● **DESCRIPTION OF THE TASK**: All of the data goes into your copy exactly as written. Images do not.

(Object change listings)
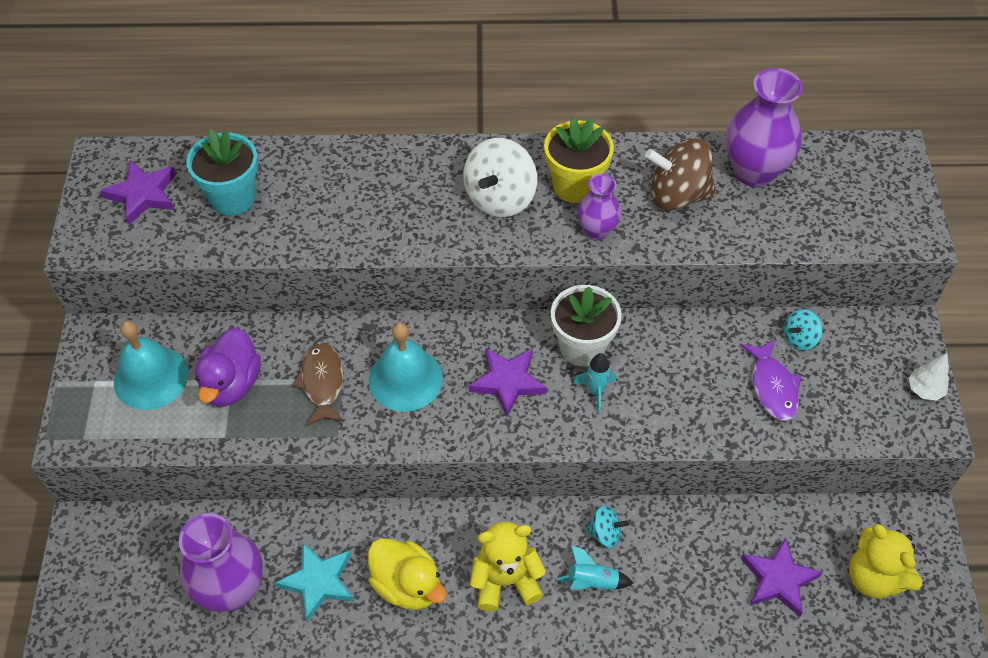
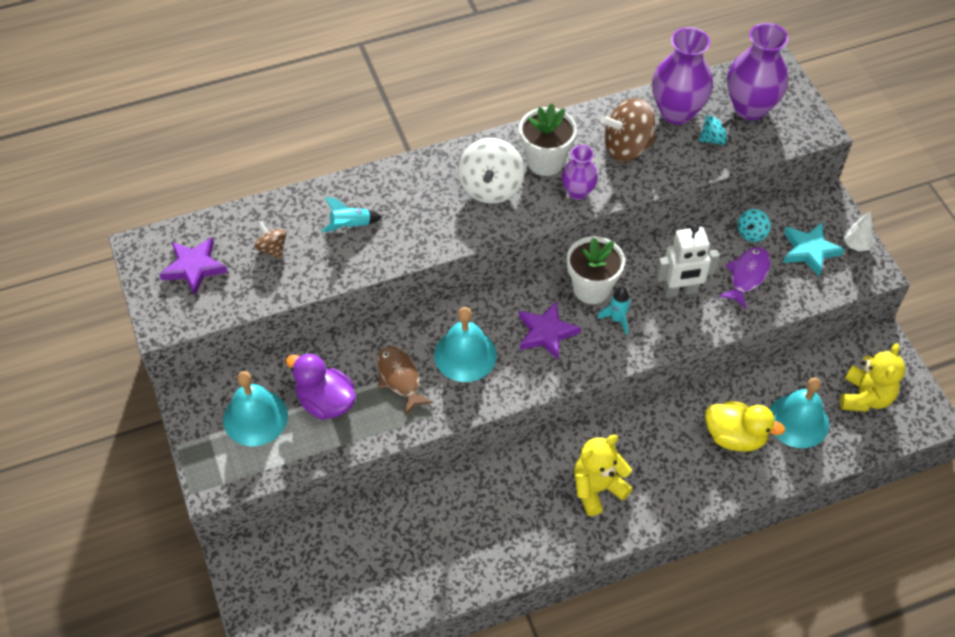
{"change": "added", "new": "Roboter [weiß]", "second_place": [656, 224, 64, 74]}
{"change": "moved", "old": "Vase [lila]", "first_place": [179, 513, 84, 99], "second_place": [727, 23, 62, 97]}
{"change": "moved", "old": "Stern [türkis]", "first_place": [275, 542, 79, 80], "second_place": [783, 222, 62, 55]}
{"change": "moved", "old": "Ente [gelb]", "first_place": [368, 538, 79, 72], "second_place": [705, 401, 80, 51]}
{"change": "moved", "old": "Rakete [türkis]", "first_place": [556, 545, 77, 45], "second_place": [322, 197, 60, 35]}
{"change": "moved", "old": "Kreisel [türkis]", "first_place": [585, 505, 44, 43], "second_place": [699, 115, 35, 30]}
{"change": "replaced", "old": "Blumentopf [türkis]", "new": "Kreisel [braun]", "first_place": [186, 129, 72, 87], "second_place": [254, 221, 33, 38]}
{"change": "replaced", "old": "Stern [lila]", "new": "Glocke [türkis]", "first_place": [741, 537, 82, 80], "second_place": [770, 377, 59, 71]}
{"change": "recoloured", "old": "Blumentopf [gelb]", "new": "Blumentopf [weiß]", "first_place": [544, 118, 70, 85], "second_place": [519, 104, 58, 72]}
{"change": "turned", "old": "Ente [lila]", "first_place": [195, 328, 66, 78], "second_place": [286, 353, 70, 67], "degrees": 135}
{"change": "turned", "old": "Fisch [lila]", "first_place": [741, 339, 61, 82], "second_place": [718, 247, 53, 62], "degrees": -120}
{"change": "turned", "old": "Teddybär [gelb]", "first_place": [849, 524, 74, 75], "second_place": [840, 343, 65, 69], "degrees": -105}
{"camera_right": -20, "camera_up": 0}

● **EXPECTED ANSWER**:
{"change": "added", "new": "Roboter [weiß]", "second_place": [656, 224, 64, 74]}
{"change": "moved", "old": "Vase [lila]", "first_place": [179, 513, 84, 99], "second_place": [727, 23, 62, 97]}
{"change": "moved", "old": "Stern [türkis]", "first_place": [275, 542, 79, 80], "second_place": [783, 222, 62, 55]}
{"change": "moved", "old": "Ente [gelb]", "first_place": [368, 538, 79, 72], "second_place": [705, 401, 80, 51]}
{"change": "moved", "old": "Rakete [türkis]", "first_place": [556, 545, 77, 45], "second_place": [322, 197, 60, 35]}
{"change": "moved", "old": "Kreisel [türkis]", "first_place": [585, 505, 44, 43], "second_place": [699, 115, 35, 30]}
{"change": "replaced", "old": "Blumentopf [türkis]", "new": "Kreisel [braun]", "first_place": [186, 129, 72, 87], "second_place": [254, 221, 33, 38]}
{"change": "replaced", "old": "Stern [lila]", "new": "Glocke [türkis]", "first_place": [741, 537, 82, 80], "second_place": [770, 377, 59, 71]}
{"change": "recoloured", "old": "Blumentopf [gelb]", "new": "Blumentopf [weiß]", "first_place": [544, 118, 70, 85], "second_place": [519, 104, 58, 72]}
{"change": "turned", "old": "Ente [lila]", "first_place": [195, 328, 66, 78], "second_place": [286, 353, 70, 67], "degrees": 135}
{"change": "turned", "old": "Fisch [lila]", "first_place": [741, 339, 61, 82], "second_place": [718, 247, 53, 62], "degrees": -120}
{"change": "turned", "old": "Teddybär [gelb]", "first_place": [849, 524, 74, 75], "second_place": [840, 343, 65, 69], "degrees": -105}
{"camera_right": -20, "camera_up": 0}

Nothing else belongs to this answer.